**EXERCISE REQUIREMENTS**
Put each text line of the material below into a JSON list of strings, one string per line, with blank lines skipped. Leave the pictures out of the list.

**ENTRIES**
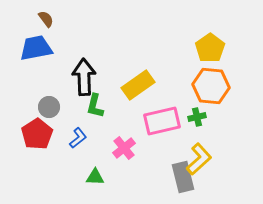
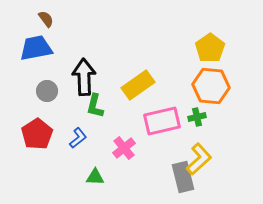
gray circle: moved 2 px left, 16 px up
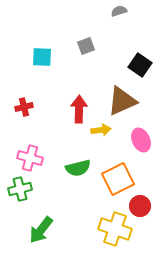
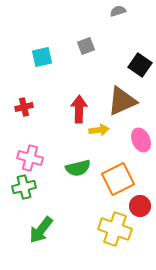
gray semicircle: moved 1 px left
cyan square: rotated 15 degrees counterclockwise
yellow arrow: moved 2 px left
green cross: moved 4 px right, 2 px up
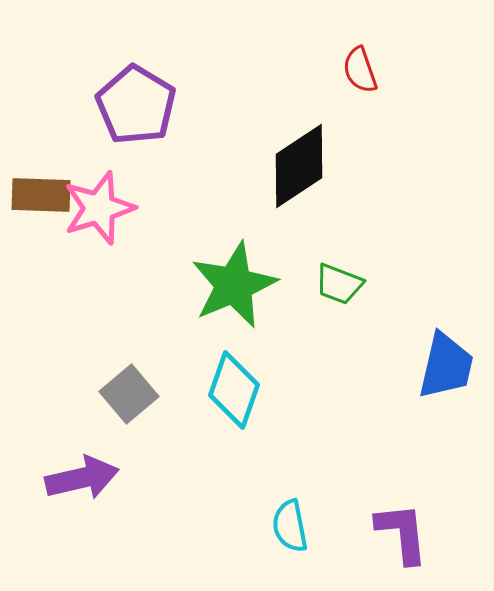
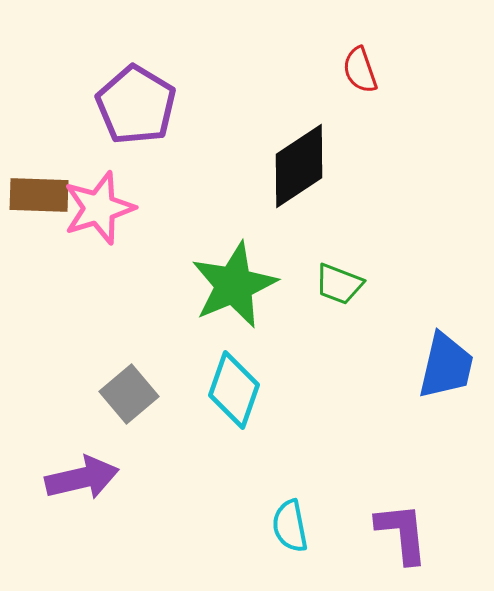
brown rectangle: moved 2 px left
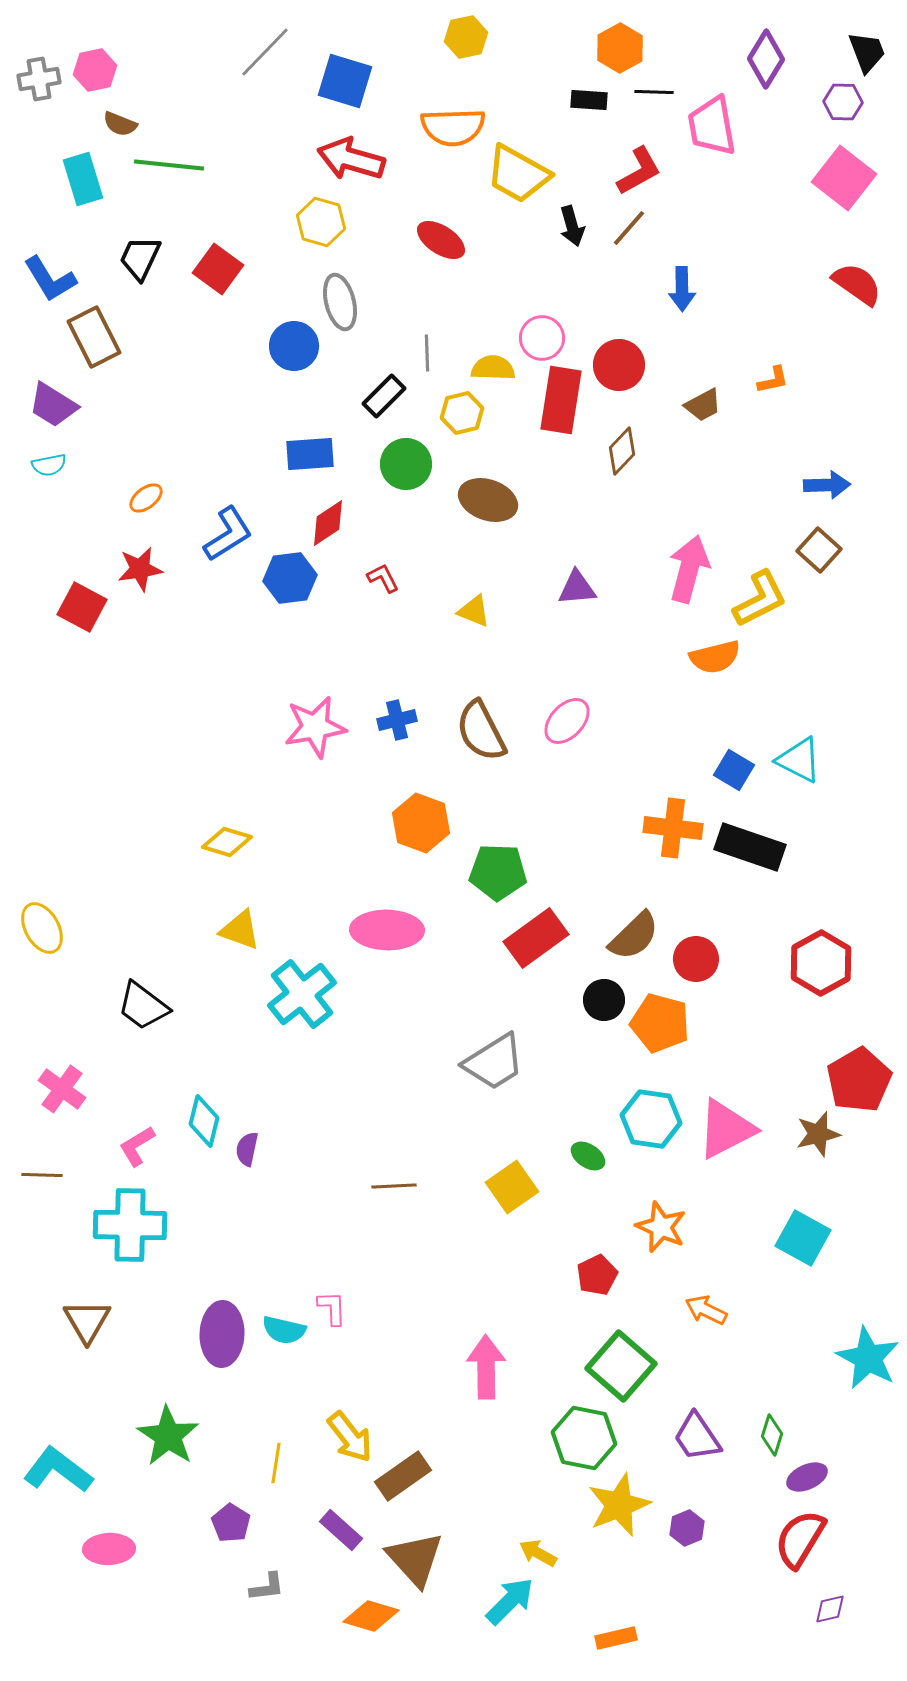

**RESULT FOR THIS EXERCISE**
[
  "gray circle: moved 2 px left, 16 px up",
  "gray semicircle: moved 1 px left",
  "cyan square: rotated 15 degrees counterclockwise",
  "yellow arrow: moved 2 px left",
  "green cross: moved 4 px right, 2 px up",
  "brown rectangle: moved 2 px left"
]